__Problem__. Reproduce all entries verbatim, with nothing added or dropped.

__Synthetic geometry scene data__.
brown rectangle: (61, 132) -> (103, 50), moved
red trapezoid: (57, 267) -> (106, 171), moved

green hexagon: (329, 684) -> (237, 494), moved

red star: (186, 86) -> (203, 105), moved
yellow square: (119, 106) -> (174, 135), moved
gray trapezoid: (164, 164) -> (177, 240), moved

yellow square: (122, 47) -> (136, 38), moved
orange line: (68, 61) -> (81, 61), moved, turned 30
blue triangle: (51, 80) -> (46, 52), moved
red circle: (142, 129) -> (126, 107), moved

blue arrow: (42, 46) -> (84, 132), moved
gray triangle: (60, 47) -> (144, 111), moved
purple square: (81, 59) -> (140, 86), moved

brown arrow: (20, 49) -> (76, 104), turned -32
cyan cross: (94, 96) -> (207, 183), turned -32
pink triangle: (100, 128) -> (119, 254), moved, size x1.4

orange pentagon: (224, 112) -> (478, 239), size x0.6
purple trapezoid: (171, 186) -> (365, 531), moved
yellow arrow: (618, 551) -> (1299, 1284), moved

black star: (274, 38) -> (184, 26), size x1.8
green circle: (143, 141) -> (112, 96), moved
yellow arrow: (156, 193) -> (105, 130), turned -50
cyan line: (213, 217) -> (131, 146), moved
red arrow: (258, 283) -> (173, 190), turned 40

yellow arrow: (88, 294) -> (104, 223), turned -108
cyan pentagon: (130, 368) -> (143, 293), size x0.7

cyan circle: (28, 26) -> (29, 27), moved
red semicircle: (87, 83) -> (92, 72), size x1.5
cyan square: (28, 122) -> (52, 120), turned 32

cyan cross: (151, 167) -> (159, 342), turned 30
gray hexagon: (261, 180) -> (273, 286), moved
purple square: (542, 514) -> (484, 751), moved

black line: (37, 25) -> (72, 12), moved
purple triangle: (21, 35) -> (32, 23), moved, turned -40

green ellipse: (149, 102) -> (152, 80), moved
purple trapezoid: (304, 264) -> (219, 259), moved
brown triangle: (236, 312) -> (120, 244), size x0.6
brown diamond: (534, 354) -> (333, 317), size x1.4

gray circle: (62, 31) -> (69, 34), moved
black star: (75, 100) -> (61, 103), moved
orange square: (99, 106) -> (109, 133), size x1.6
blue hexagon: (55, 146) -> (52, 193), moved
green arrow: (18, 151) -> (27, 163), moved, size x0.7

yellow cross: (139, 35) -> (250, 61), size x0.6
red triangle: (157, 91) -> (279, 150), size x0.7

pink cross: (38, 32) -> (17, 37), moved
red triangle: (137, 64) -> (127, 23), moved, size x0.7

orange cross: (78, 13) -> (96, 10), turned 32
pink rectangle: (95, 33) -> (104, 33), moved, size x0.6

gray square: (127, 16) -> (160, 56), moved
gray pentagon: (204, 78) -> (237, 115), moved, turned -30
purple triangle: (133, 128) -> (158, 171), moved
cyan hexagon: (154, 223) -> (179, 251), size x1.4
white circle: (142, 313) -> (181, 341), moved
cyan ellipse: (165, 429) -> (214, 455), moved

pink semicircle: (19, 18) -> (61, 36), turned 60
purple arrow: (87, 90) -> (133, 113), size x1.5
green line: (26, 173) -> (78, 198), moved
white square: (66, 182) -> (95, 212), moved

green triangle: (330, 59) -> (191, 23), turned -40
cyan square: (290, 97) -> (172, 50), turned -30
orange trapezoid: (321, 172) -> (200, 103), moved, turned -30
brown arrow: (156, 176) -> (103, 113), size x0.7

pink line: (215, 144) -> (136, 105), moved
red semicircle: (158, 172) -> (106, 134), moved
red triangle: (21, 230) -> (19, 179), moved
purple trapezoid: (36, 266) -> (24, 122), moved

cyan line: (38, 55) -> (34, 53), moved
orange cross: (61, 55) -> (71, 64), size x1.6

__Exercise response__.
brown rectangle: (61, 132) -> (103, 50), moved
red trapezoid: (57, 267) -> (106, 171), moved

green hexagon: (329, 684) -> (237, 494), moved

red star: (186, 86) -> (203, 105), moved
yellow square: (119, 106) -> (174, 135), moved
gray trapezoid: (164, 164) -> (177, 240), moved

yellow square: (122, 47) -> (136, 38), moved
orange line: (68, 61) -> (81, 61), moved, turned 30
blue triangle: (51, 80) -> (46, 52), moved
red circle: (142, 129) -> (126, 107), moved

blue arrow: (42, 46) -> (84, 132), moved
gray triangle: (60, 47) -> (144, 111), moved
purple square: (81, 59) -> (140, 86), moved

brown arrow: (20, 49) -> (76, 104), turned -32
cyan cross: (94, 96) -> (207, 183), turned -32
pink triangle: (100, 128) -> (119, 254), moved, size x1.4

orange pentagon: (224, 112) -> (478, 239), size x0.6
purple trapezoid: (171, 186) -> (365, 531), moved
yellow arrow: (618, 551) -> (1299, 1284), moved

black star: (274, 38) -> (184, 26), size x1.8
green circle: (143, 141) -> (112, 96), moved
yellow arrow: (156, 193) -> (105, 130), turned -50
cyan line: (213, 217) -> (131, 146), moved
red arrow: (258, 283) -> (173, 190), turned 40

yellow arrow: (88, 294) -> (104, 223), turned -108
cyan pentagon: (130, 368) -> (143, 293), size x0.7

cyan circle: (28, 26) -> (29, 27), moved
red semicircle: (87, 83) -> (92, 72), size x1.5
cyan square: (28, 122) -> (52, 120), turned 32

cyan cross: (151, 167) -> (159, 342), turned 30
gray hexagon: (261, 180) -> (273, 286), moved
purple square: (542, 514) -> (484, 751), moved

black line: (37, 25) -> (72, 12), moved
purple triangle: (21, 35) -> (32, 23), moved, turned -40

green ellipse: (149, 102) -> (152, 80), moved
purple trapezoid: (304, 264) -> (219, 259), moved
brown triangle: (236, 312) -> (120, 244), size x0.6
brown diamond: (534, 354) -> (333, 317), size x1.4

gray circle: (62, 31) -> (69, 34), moved
black star: (75, 100) -> (61, 103), moved
orange square: (99, 106) -> (109, 133), size x1.6
blue hexagon: (55, 146) -> (52, 193), moved
green arrow: (18, 151) -> (27, 163), moved, size x0.7

yellow cross: (139, 35) -> (250, 61), size x0.6
red triangle: (157, 91) -> (279, 150), size x0.7

pink cross: (38, 32) -> (17, 37), moved
red triangle: (137, 64) -> (127, 23), moved, size x0.7

orange cross: (78, 13) -> (96, 10), turned 32
pink rectangle: (95, 33) -> (104, 33), moved, size x0.6

gray square: (127, 16) -> (160, 56), moved
gray pentagon: (204, 78) -> (237, 115), moved, turned -30
purple triangle: (133, 128) -> (158, 171), moved
cyan hexagon: (154, 223) -> (179, 251), size x1.4
white circle: (142, 313) -> (181, 341), moved
cyan ellipse: (165, 429) -> (214, 455), moved

pink semicircle: (19, 18) -> (61, 36), turned 60
purple arrow: (87, 90) -> (133, 113), size x1.5
green line: (26, 173) -> (78, 198), moved
white square: (66, 182) -> (95, 212), moved

green triangle: (330, 59) -> (191, 23), turned -40
cyan square: (290, 97) -> (172, 50), turned -30
orange trapezoid: (321, 172) -> (200, 103), moved, turned -30
brown arrow: (156, 176) -> (103, 113), size x0.7

pink line: (215, 144) -> (136, 105), moved
red semicircle: (158, 172) -> (106, 134), moved
red triangle: (21, 230) -> (19, 179), moved
purple trapezoid: (36, 266) -> (24, 122), moved

cyan line: (38, 55) -> (34, 53), moved
orange cross: (61, 55) -> (71, 64), size x1.6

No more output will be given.